=== Exercise materials ===
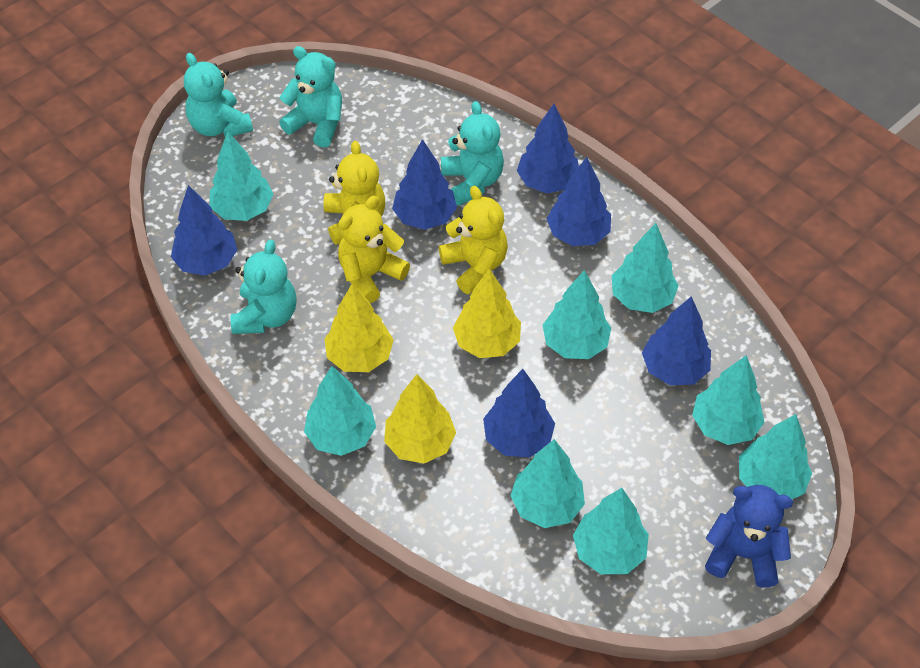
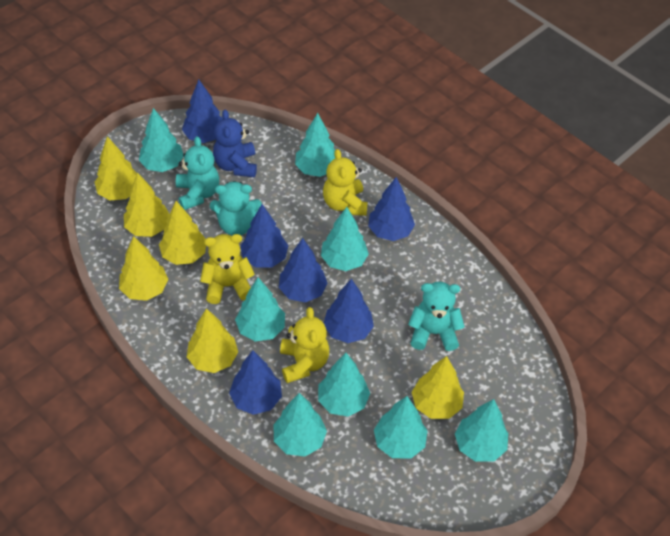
turquoise teddy bear: 4 -> 3
yellow tree: 3 -> 6

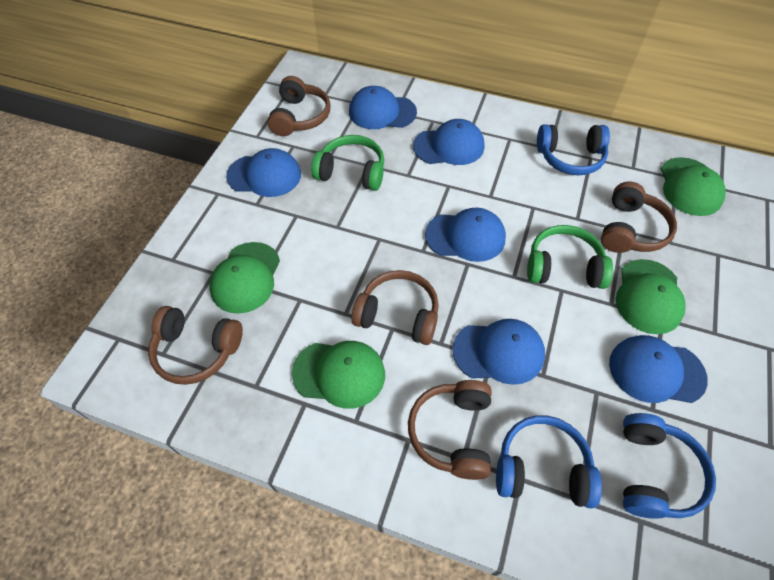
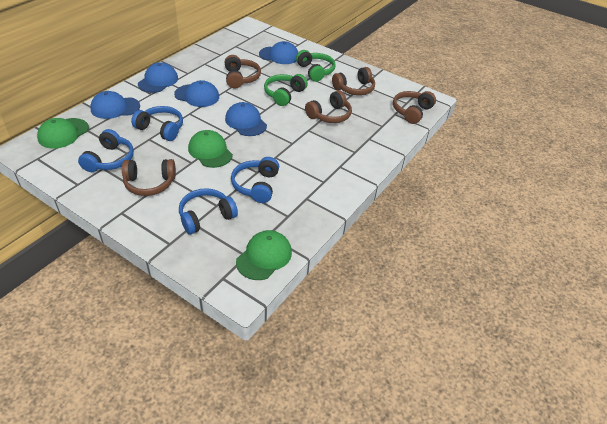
blue cap: 6 -> 5
blue headphones: 3 -> 4
green cap: 4 -> 3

=== What you should do ===
The complete listing must be transcribed verbatim, and all pictures are to be omitted.

=== Solution for this problem ===
turquoise teddy bear: 4 -> 3
yellow tree: 3 -> 6

blue cap: 6 -> 5
blue headphones: 3 -> 4
green cap: 4 -> 3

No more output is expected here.